Pull out every line of the material below that contains the string "kern", treating uppercase and lowercase as distinct.

**Data records:**

━━━━━━━━━━━━━━━━

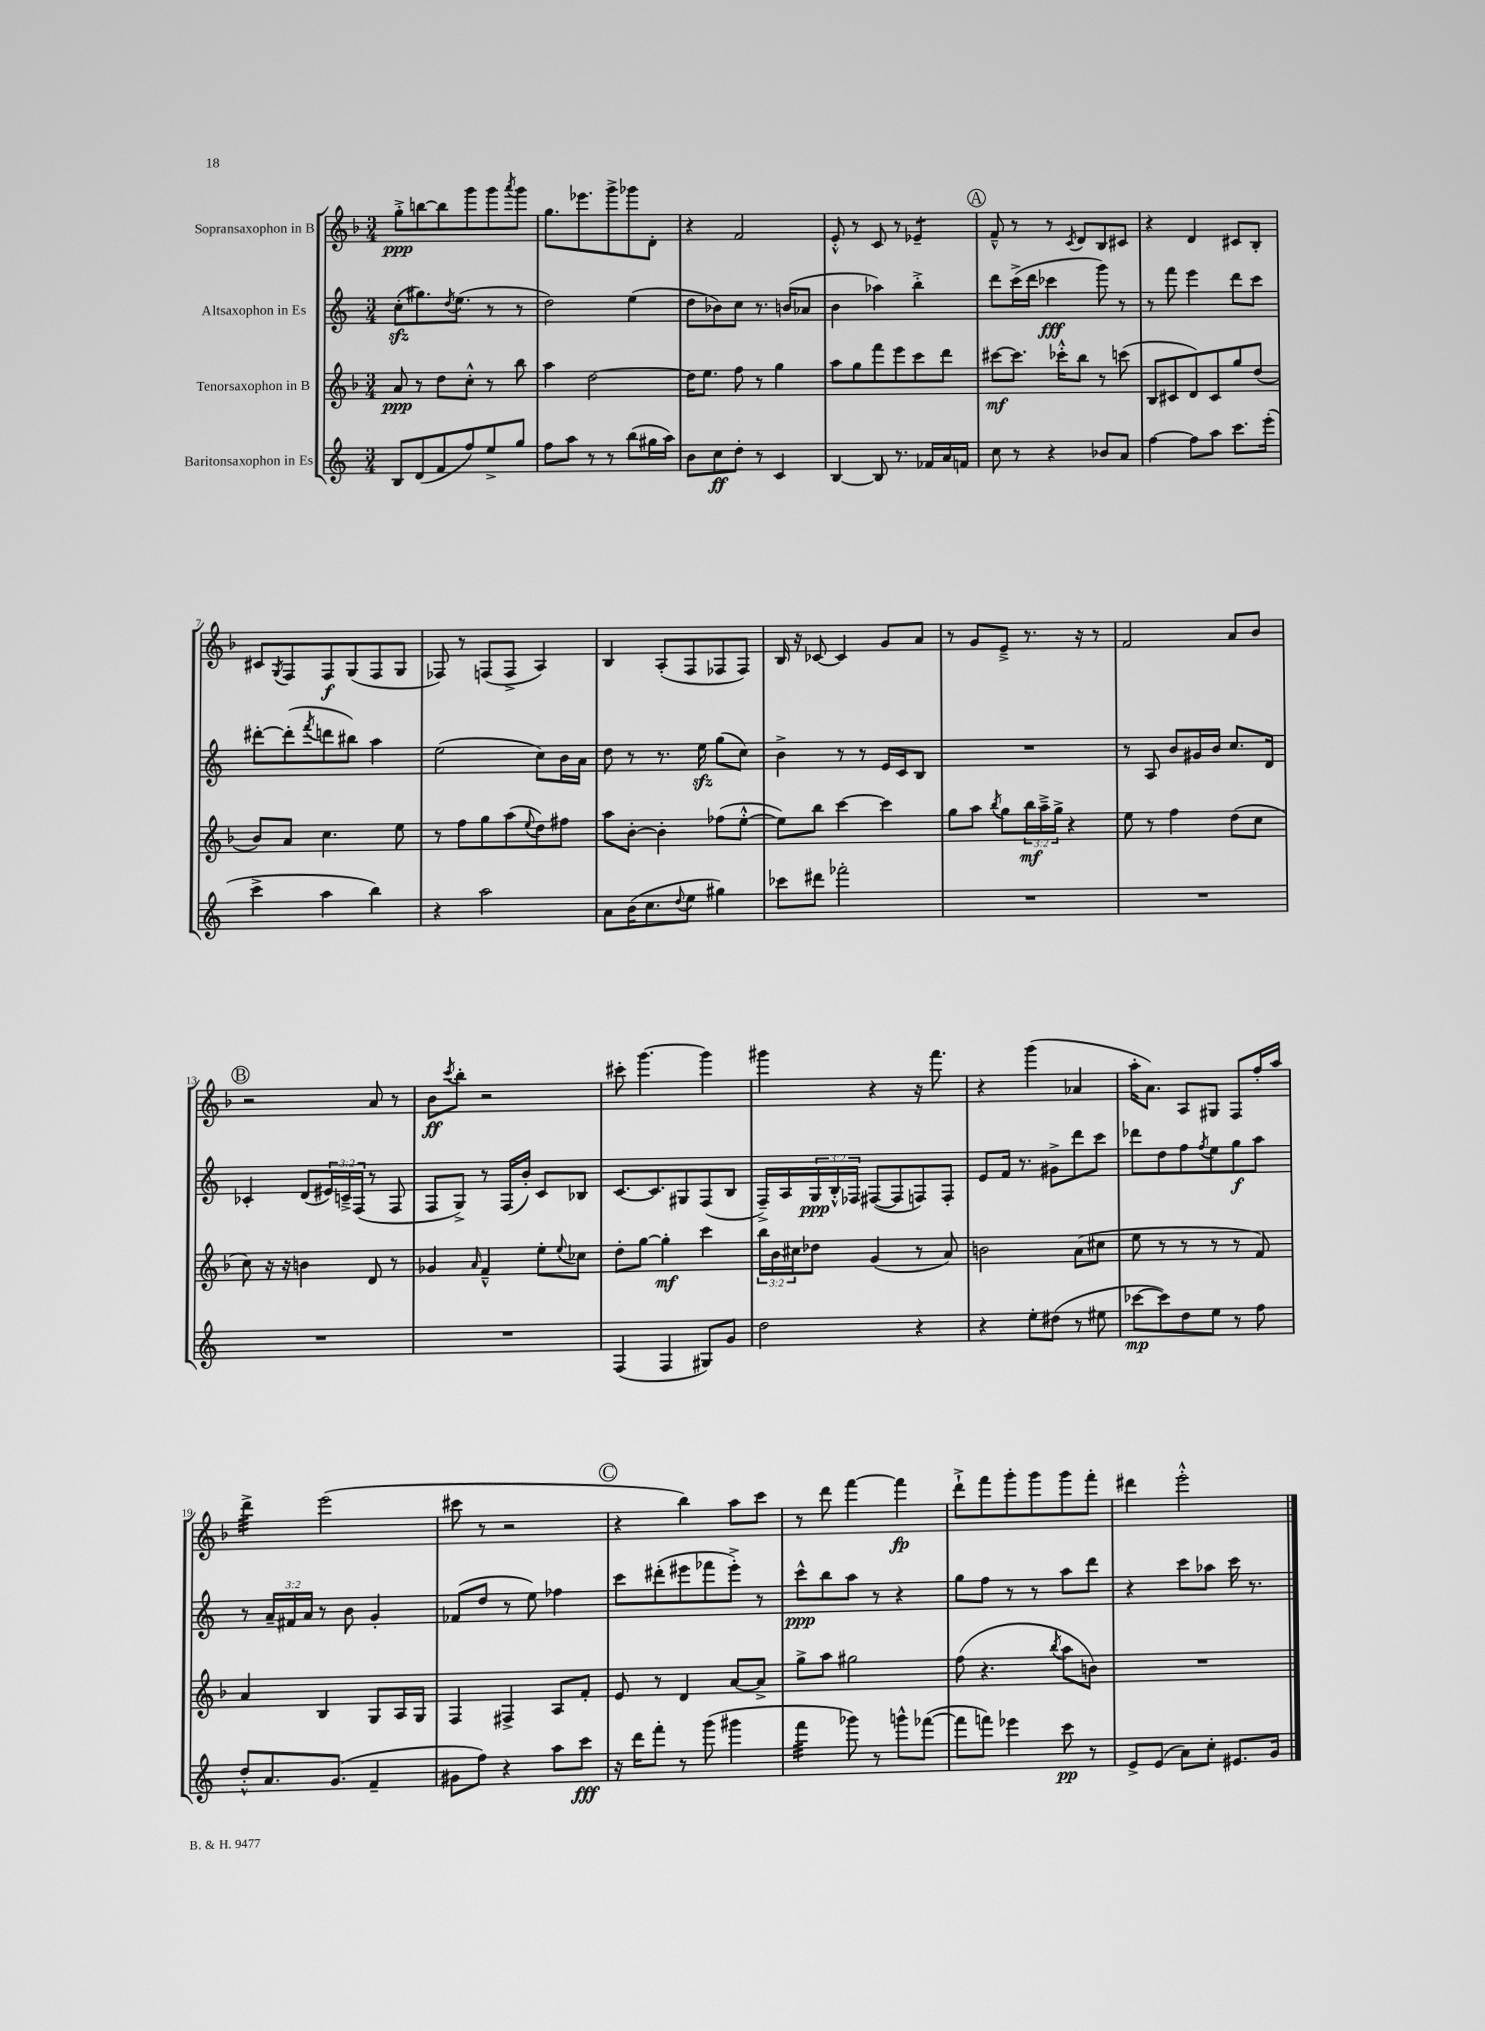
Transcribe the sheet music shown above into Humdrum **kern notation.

**kern	**kern	**kern	**kern
*staff4	*staff3	*staff2	*staff1
*clefG2	*clefG2	*clefG2	*clefG2
*k[]	*k[b-]	*k[]	*k[b-]
*M3/4	*M3/4	*M3/4	*M3/4
8B	8a	(8cc'	8gg'^
(8d	8r	8.gg#)	[8bb
8f	8dd	.	8bb]
.	.	8qdd	.
.	.	(8.ee	.
8ff)	8cc'^^	.	8ggg
8ee^	8r	8r	8ggg
.	.	.	8qaaa
8gg	8bb-	8r	8ggg
=	=	=	=
8ff	4aa	2dd)	8.gg
8aa	.	.	.
.	.	.	8.eee-
8r	[2dd	.	.
8r	.	.	8ggg^
(8bb	.	(4ee	8ggg-
16gg#	.	.	8d'
16aa)	.	.	.
=	=	=	=
8b	16dd]	8dd	4r
.	8.ee	.	.
8cc	.	8b-)	.
8dd'	8ff	8cc	2f
8r	8r	8.r	.
4c	4gg	.	.
.	.	(16b	.
.	.	8a-	.
=	=	=	=
[4B	8aa	4b	8e'^^
.	8gg	.	8r
8B]	8fff	4aa-)	8c
8.r	8eee	.	8r
.	8ccc	4bb'^	4e-~
16f-	.	.	.
16a	8ddd	.	.
16f	.	.	.
=	=	=	=
8cc	[8ccc#	8ddd	8f~^^
8r	8.ccc#]	(16ccc^	8r
.	.	16ddd	.
4r	.	4ccc-	8r
.	16ccc-'^^	.	.
.	.	.	8qc
.	8bb-	.	8d
8b-	8r	8ggg)	8B-
8a	(8ccc	8r	8c#
=	=	=	=
[4ff	8B-	8r	4r
.	8c#	8fff	.
8ff]	8d)	4eee	4d
8aa	8c#	.	.
8.ccc	8gg	8ddd	8c#
.	(8dd	8ccc	8B-'
(16eee'	.	.	.
=	=	=	=
4ccc^	8b-)	[8ddd#'	8c#
.	.	.	8qG
.	8a	(8ddd#']	8F
.	.	8qfff	.
4aa	4.cc	8ddd	8F
.	.	8bb#)	(8G
4bb)	.	4aa	8F
.	8ee	.	8G
=	=	=	=
4r	8r	(2ee	8F-)
.	8ff	.	8r
2aa	8gg	.	(8F
.	(8aa	.	8F^
.	8qqee	.	.
.	8dd)	8cc)	4A)
.	8ff#	16b	.
.	.	16a	.
=	=	=	=
8a	8aa	8dd	4B-
(16b	[8b-'	8r	.
8.cc	.	.	.
.	4b-']	8.r	(8A'
8qqdd	.	.	.
8ee	.	.	8F
.	.	16ee	.
4gg#)	(8ff-	(8gg	8F-
.	[8ee'^^	8cc)	8F-)
=	=	=	=
8ccc-	8ee])	4b^	16B-
.	.	.	16r
8ddd#	8bb-	.	[8c-
2fff-'	[4ccc	8r	4c-]
.	.	8r	.
.	4ccc]	16e	8g
.	.	16c	.
.	.	8B	8a
=	=	=	=
2.r	8gg	2.r	8r
.	8aa	.	8g
.	8qbb-	.	.
.	8gg	.	8e~^
.	24bb-	.	8.r
.	24aa~^	.	.
.	24gg^	.	.
.	4r	.	.
.	.	.	16r
.	.	.	8r
=	=	=	=
2.r	8ee	8r	2f
.	8r	8A	.
.	4ff	8b	.
.	.	16g#	.
.	.	16b	.
.	(8dd	8.cc	8a
.	8cc	.	8b-
.	.	16d	.
=	=	=	=
2.r	8cc)	4c-'	2r
.	16r	.	.
.	16r	.	.
.	4b	(8d	.
.	.	24e#)	.
.	.	24c~^	.
.	.	(24F	.
.	8d	8r	8a
.	8r	8F	8r
=	=	=	=
2.r	4g-	8F	8b-
.	.	.	8qccc
.	.	8G^)	8bb-'
.	16qqa	.	.
.	4f~^^	8r	2r
.	.	(16F	.
.	.	16b')	.
.	8ee'	8c	.
.	8qqee	.	.
.	8cc-	8B-	.
=	=	=	=
(4F	8dd'	[8.c	8ccc#'
.	[8gg	.	[4.ggg
.	.	8.c]	.
4F	4gg']	.	.
.	.	8G#	.
8G#)	4ccc	(8F	4ggg]
8g	.	8B	.
=	=	=	=
2dd	24bb-	16F~^)	4ggg#
.	24b-	.	.
.	.	16A	.
.	24cc#	.	.
.	8dd-	24G	.
.	.	24B'^^	.
.	.	24F-	.
.	(4g	([8F#	4r
.	.	8F#]	.
4r	8r	8F)	16r
.	.	.	8.fff
.	8a)	8F'	.
=	=	=	=
4r	2b	8e	4r
.	.	16f	.
.	.	8.r	.
8ee'	.	.	(4ggg
(8dd#	.	8g#^	.
8r	(8a	8ddd	4a-
8ee#	8cc#	8ccc	.
=	=	=	=
[8ccc-	8ee	8ddd-	16aa'
.	.	.	8.a)
8ccc-])	8r	8dd	.
8dd	8r	8ff	8A
.	.	8qff	.
8ee	8r	8ee	8G#
8r	8r	8gg	8F
8ff	8f)	8aa	16ff'
.	.	.	16aa
=	=	=	=
8dd'^^	4a	8r	4ddd^
8.a	.	24a~	.
.	.	24f#	.
.	.	24a	.
.	4B-	8r	(2eee
(8.g	.	.	.
.	.	8b	.
4f~	8G	4g'	.
.	16A	.	.
.	16G	.	.
=	=	=	=
8g#	4F	(8f-	8ccc#
8ff)	.	8dd	8r
4r	4F#^	8r	2r
.	.	8ee)	.
8aa	8A	4ff-	.
8ccc	8f'	.	.
=	=	=	=
16r	8e	8ccc	4r
16ddd	.	.	.
8fff'	8r	(8ddd#'	.
8r	4d	8eee#	4bb-)
(8ggg	.	8fff-	.
4ggg#	[8a	8eee#'^)	8aa
.	8a^]	8r	8ccc
=	=	=	=
4fff	8gg^	8ccc^^	8r
.	8aa	8bb	8ddd
8ggg-)	2gg#	8aa	[4fff
8r	.	8r	.
8ggg^^	.	4r	4fff]
([8fff-	.	.	.
=	=	=	=
8fff-]	(8ff	8gg	8ddd`^
8fff)	4.r	8ff	8fff
4eee-	.	8r	8ggg'
.	.	8r	8ggg
.	8qbb-	.	.
8ccc	8aa	8aa	8ggg
8r	8b)	8ddd	8fff'
=	=	=	=
8e^	2.r	4r	4ddd#
(8e	.	.	.
8a)	.	8ccc	2eee'^^
8cc'	.	8aa-	.
8.e#	.	16ccc	.
.	.	8.r	.
16g	.	.	.
==	==	==	==
*-	*-	*-	*-
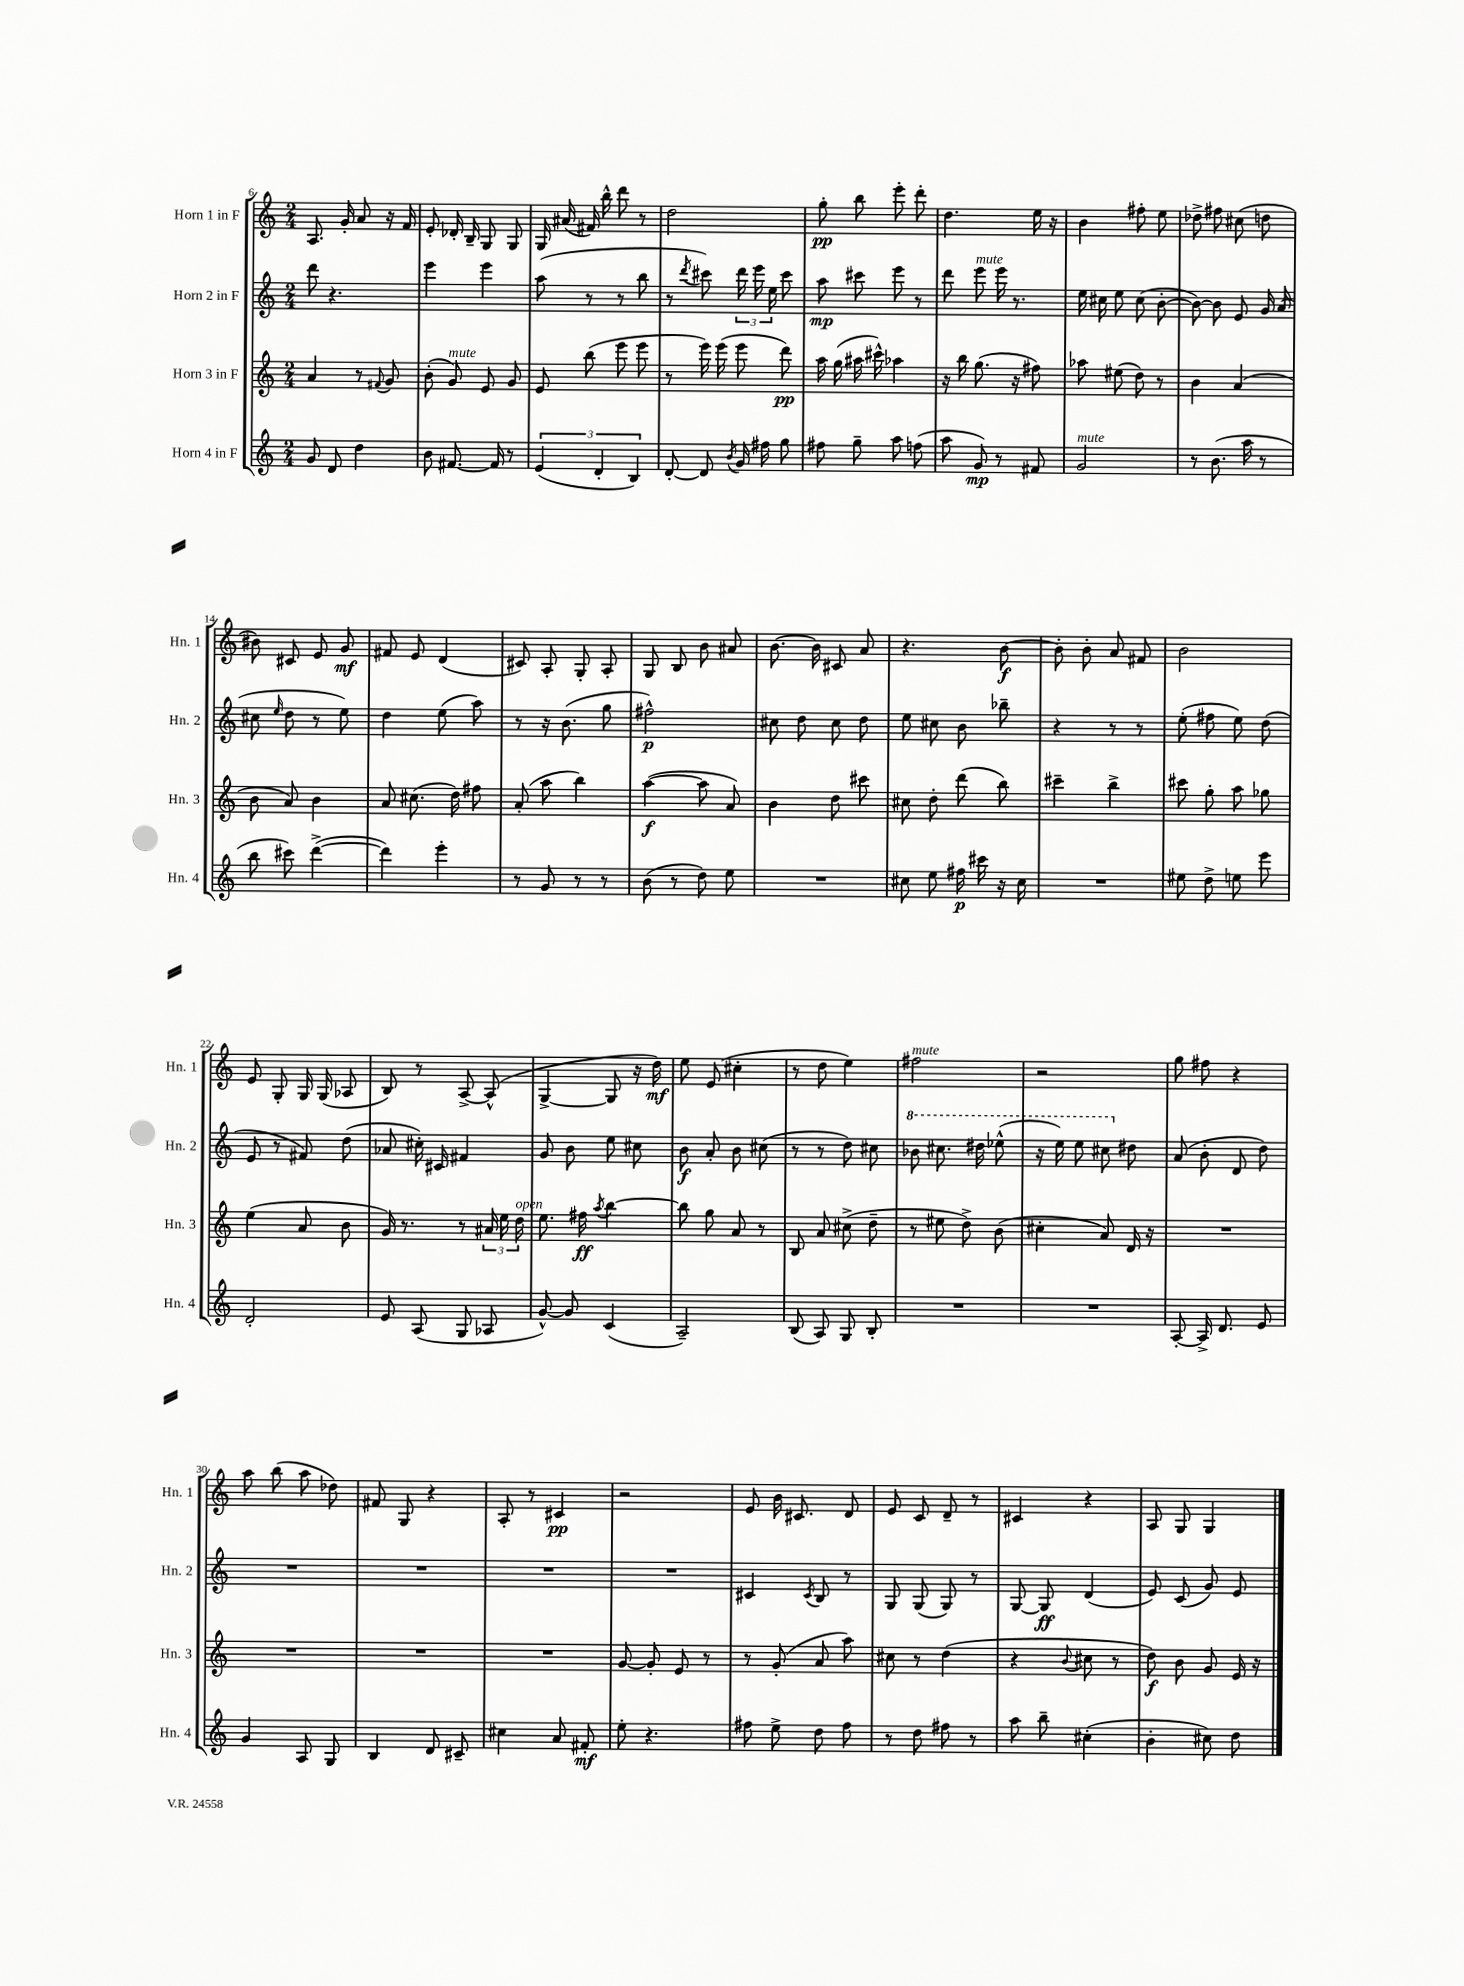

━━━━━━━━━━━━━━━━

**COMPLETE RESPONSE:**
Transcribe the sheet music shown above into Humdrum **kern notation.
**kern	**kern	**kern	**kern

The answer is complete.